■ Assignment
Show each line of the data below that has the string "none" in it.

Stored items

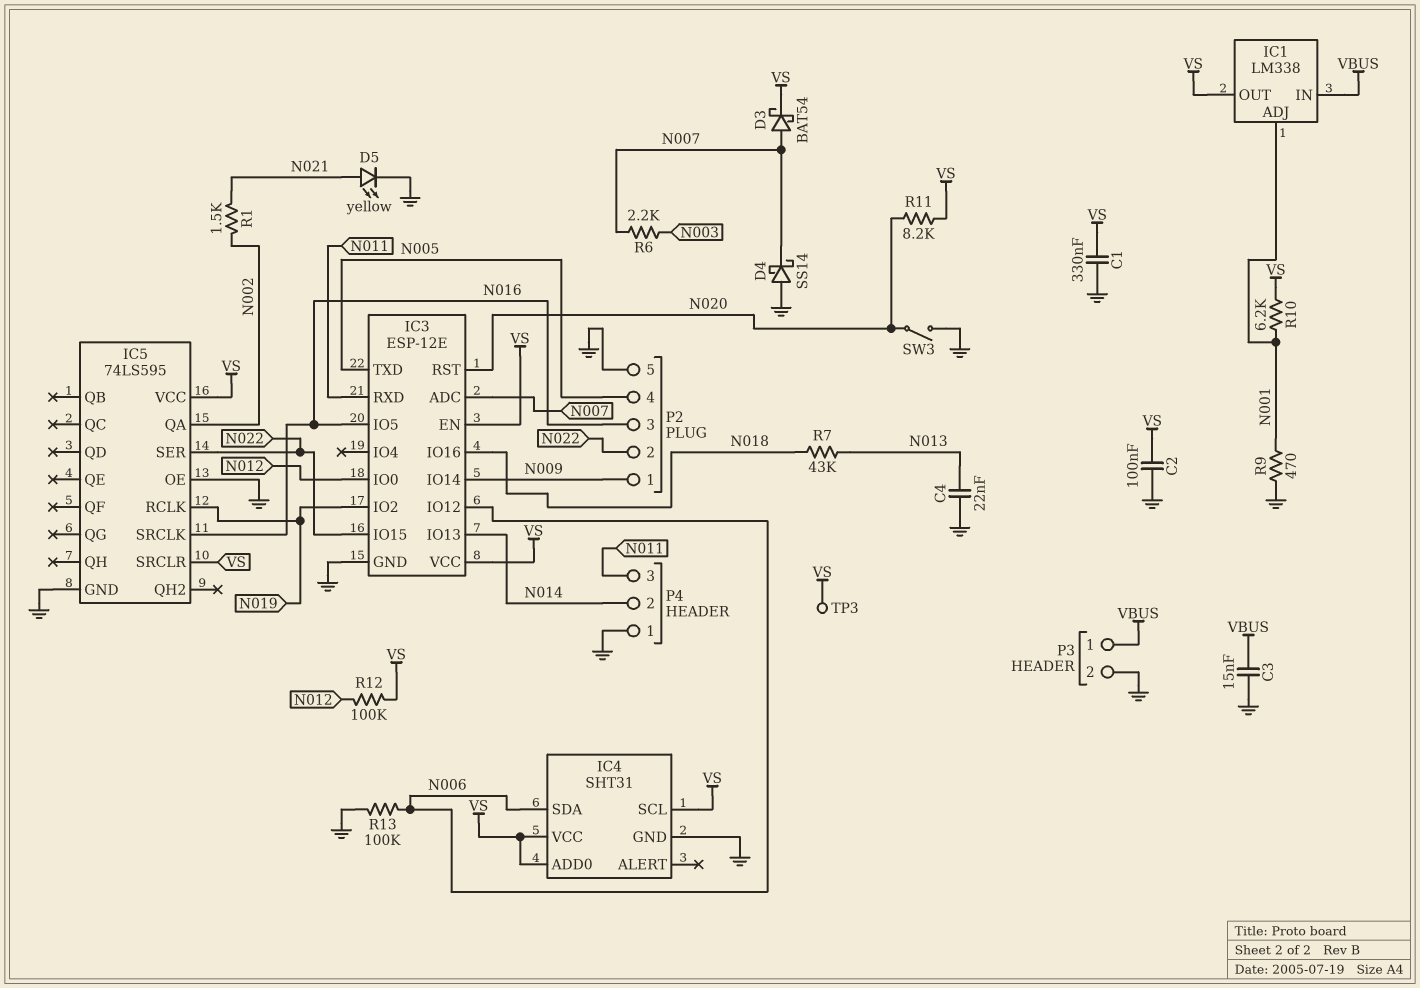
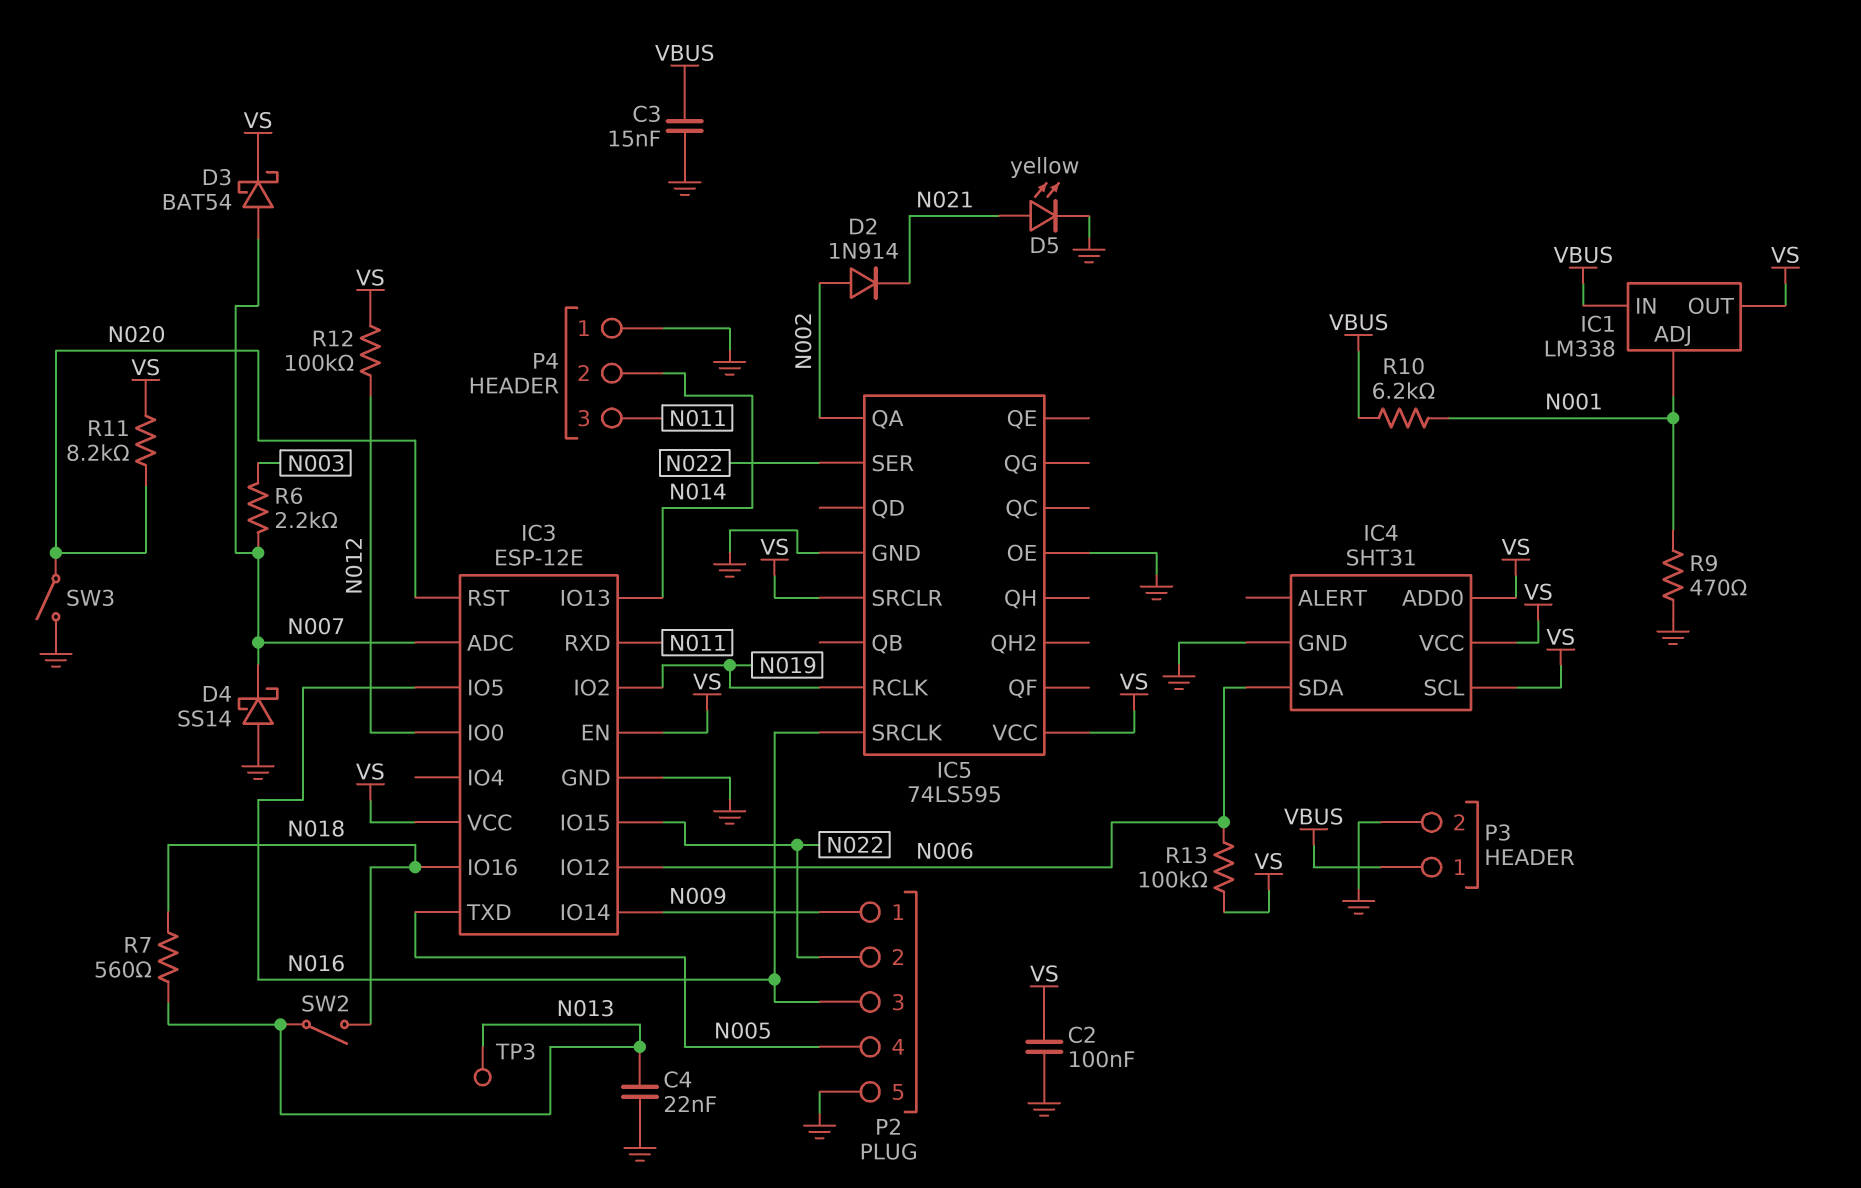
C1: 330nF (GND, VS) -> none
D2: none -> diode 1N914 (A N002, K N021)
R1: 1.5k (N002, N021) -> none
R7: 43k (N013, N018) -> 560 (N013, N018)
R10: 6.2k (N001, VS) -> 6.2k (N001, VBUS)
R13: 100k (GND, N006) -> 100k (N006, VS)
SW2: none -> switch (N013, N018)
TP3: test point (VS) -> test point (N013)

■ Task result
C1: 330nF (GND, VS) -> none
D2: none -> diode 1N914 (A N002, K N021)
R1: 1.5k (N002, N021) -> none
SW2: none -> switch (N013, N018)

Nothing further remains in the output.